• [WHAT THE TASK REQUIRES] A complete answer includes every line below with the word "SCALE".

• [RECORDED DATA]
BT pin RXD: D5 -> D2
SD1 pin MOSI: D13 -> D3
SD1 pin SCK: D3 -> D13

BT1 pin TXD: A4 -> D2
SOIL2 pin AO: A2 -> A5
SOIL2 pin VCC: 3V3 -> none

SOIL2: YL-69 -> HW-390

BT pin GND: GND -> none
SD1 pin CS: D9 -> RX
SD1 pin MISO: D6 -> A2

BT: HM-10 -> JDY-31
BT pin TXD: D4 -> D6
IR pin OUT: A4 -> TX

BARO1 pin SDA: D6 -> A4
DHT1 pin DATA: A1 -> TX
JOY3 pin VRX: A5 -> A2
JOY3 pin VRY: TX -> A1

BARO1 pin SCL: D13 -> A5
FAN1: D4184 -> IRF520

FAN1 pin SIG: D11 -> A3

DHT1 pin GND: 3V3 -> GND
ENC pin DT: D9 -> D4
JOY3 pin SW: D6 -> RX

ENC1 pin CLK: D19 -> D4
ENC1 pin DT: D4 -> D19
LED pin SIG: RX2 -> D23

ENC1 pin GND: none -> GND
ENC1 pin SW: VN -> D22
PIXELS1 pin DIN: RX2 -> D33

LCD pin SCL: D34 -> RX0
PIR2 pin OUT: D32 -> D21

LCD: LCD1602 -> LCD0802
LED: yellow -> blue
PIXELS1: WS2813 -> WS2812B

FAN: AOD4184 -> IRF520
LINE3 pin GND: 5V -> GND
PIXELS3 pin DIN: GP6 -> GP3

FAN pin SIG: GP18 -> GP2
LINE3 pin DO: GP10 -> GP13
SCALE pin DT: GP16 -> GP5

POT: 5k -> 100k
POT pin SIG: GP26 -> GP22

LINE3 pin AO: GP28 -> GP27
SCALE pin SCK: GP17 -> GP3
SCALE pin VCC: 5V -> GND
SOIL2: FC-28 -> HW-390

• [RESPONSE]
SCALE pin DT: GP16 -> GP5
SCALE pin SCK: GP17 -> GP3
SCALE pin VCC: 5V -> GND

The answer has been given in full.